Edit tracking data:
--------------------------------------------------

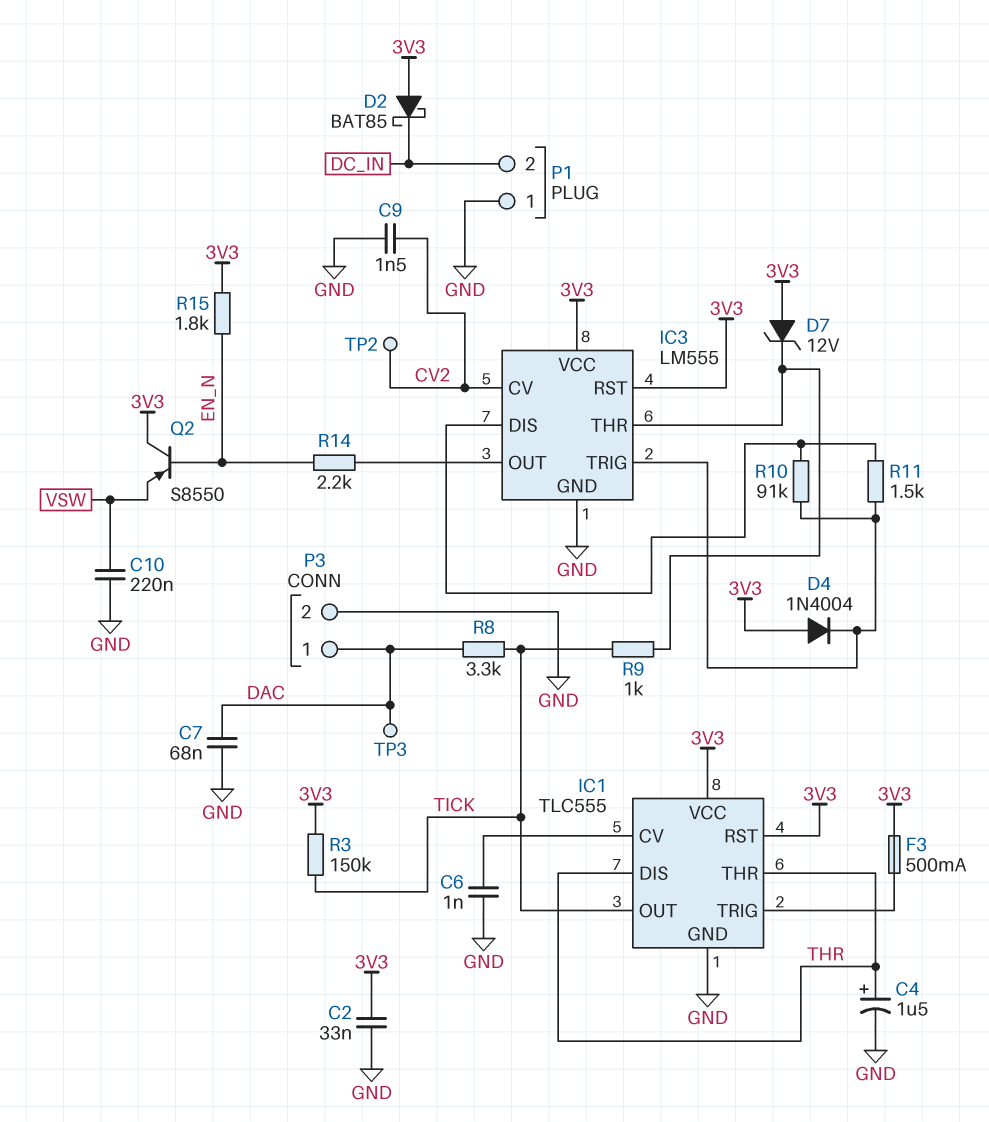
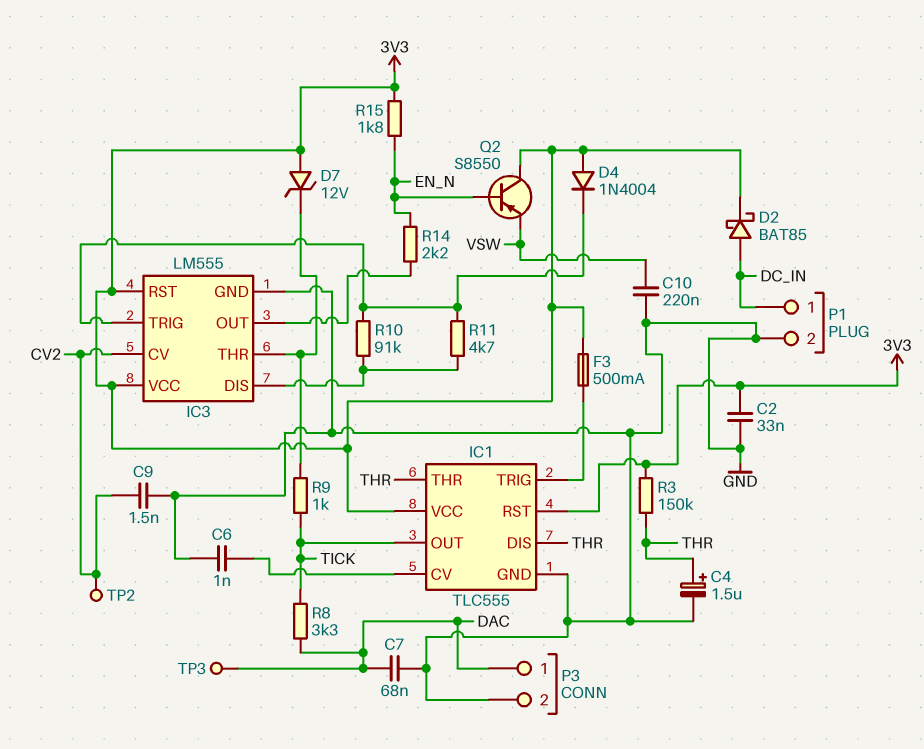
D2: schottky BAT85 (A 3V3, K DC_IN) -> schottky BAT85 (A DC_IN, K 3V3)
P1 pin 1: GND -> DC_IN
P1 pin 2: DC_IN -> GND
R3: 150k (3V3, TICK) -> 150k (3V3, THR)
R11: 1.5k (IC3/DIS, IC3/TRIG) -> 4.7k (IC3/DIS, IC3/TRIG)

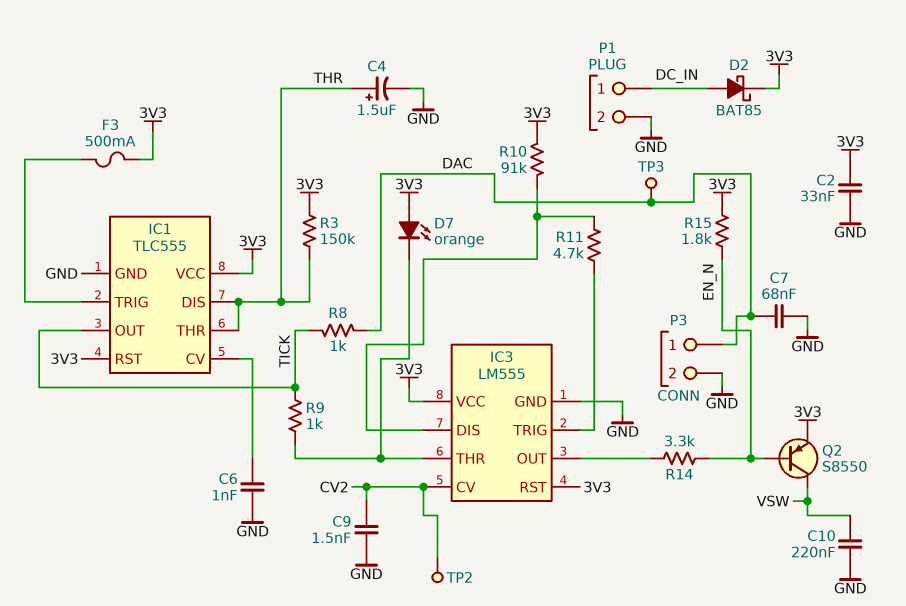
D4: diode 1N4004 (A 3V3, K IC3/TRIG) -> none
D7: zener 12V (A 3V3, K IC3/THR) -> LED orange (A 3V3, K IC3/THR)
Q2: PNP S8550 (B EN_N, C 3V3, E VSW) -> PNP S8550 (B EN_N, C VSW, E 3V3)
R8: 3.3k (DAC, TICK) -> 1k (DAC, TICK)
R10: 91k (IC3/DIS, IC3/TRIG) -> 91k (3V3, IC3/DIS)
R14: 2.2k (EN_N, IC3/OUT) -> 3.3k (EN_N, IC3/OUT)

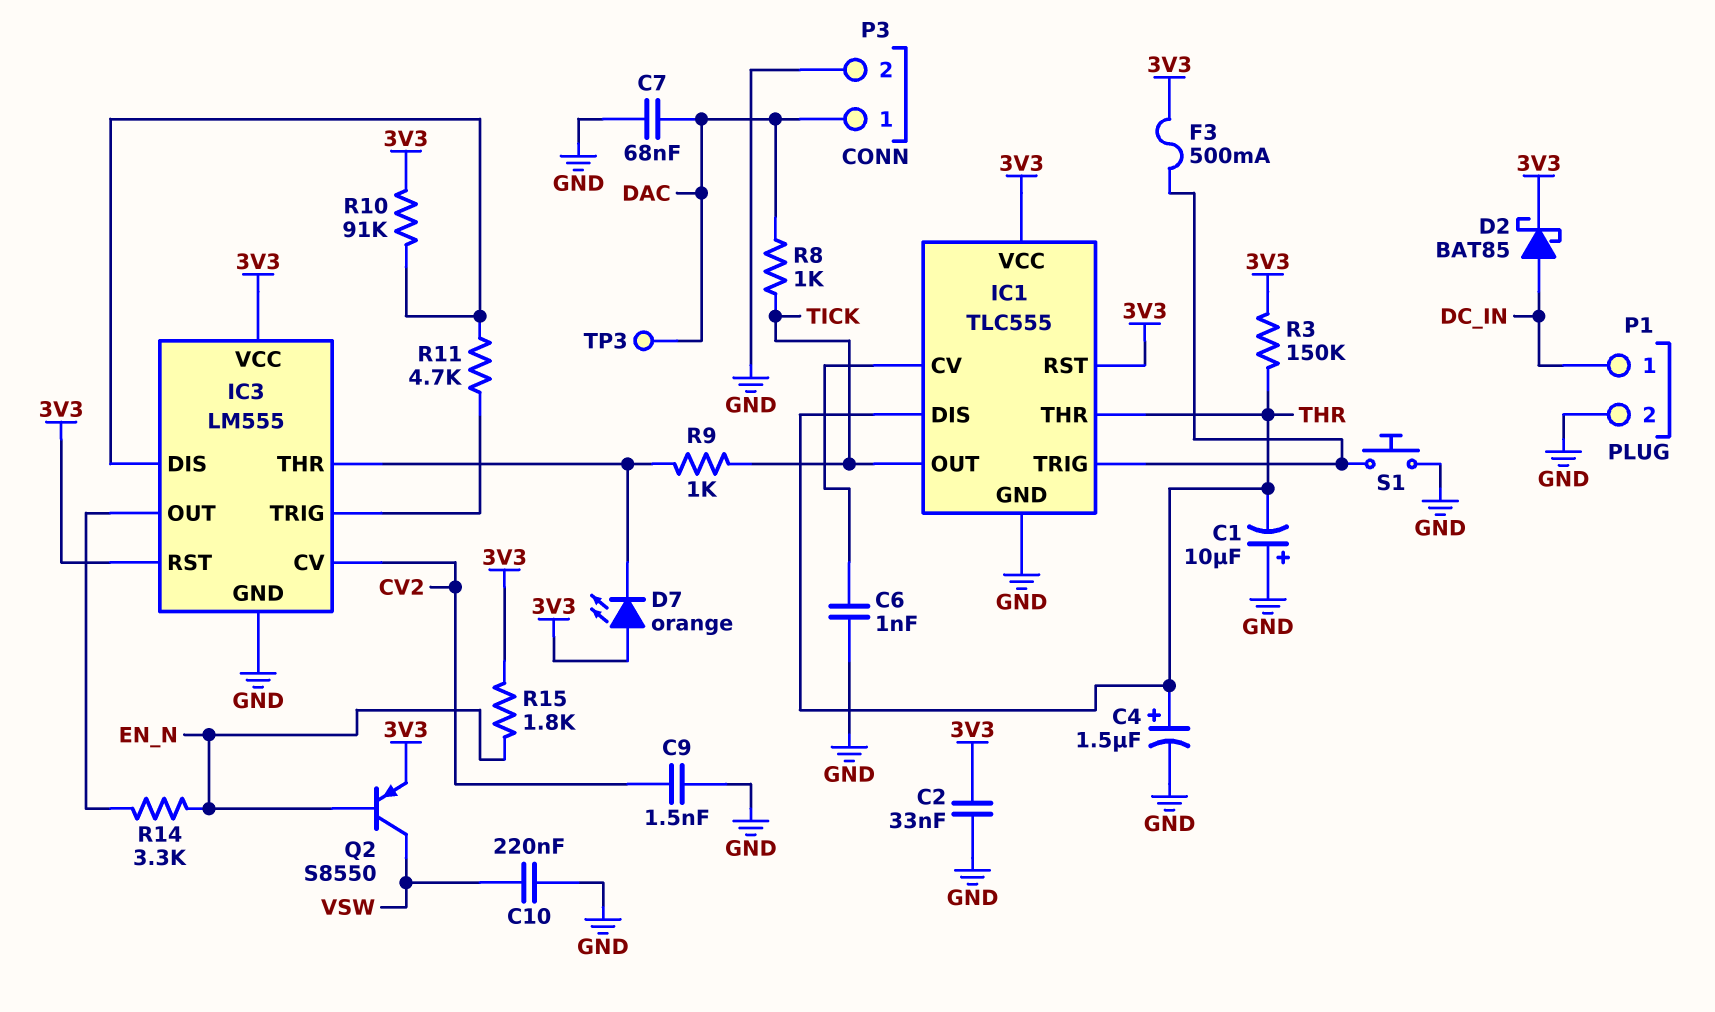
C1: none -> 10uF (plus GND, minus THR)
S1: none -> button (GND, IC1/TRIG)
TP2: test point (CV2) -> none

--------------------------------------------------

PROBLEM:
Set down word for word every line from the line containing "D7: zener 12V" through the last line of the entries, and nothing more; no pictures.

SOLUTION TO THIS TASK:
D7: zener 12V (A 3V3, K IC3/THR) -> LED orange (A 3V3, K IC3/THR)
Q2: PNP S8550 (B EN_N, C 3V3, E VSW) -> PNP S8550 (B EN_N, C VSW, E 3V3)
R8: 3.3k (DAC, TICK) -> 1k (DAC, TICK)
R10: 91k (IC3/DIS, IC3/TRIG) -> 91k (3V3, IC3/DIS)
R14: 2.2k (EN_N, IC3/OUT) -> 3.3k (EN_N, IC3/OUT)

C1: none -> 10uF (plus GND, minus THR)
S1: none -> button (GND, IC1/TRIG)
TP2: test point (CV2) -> none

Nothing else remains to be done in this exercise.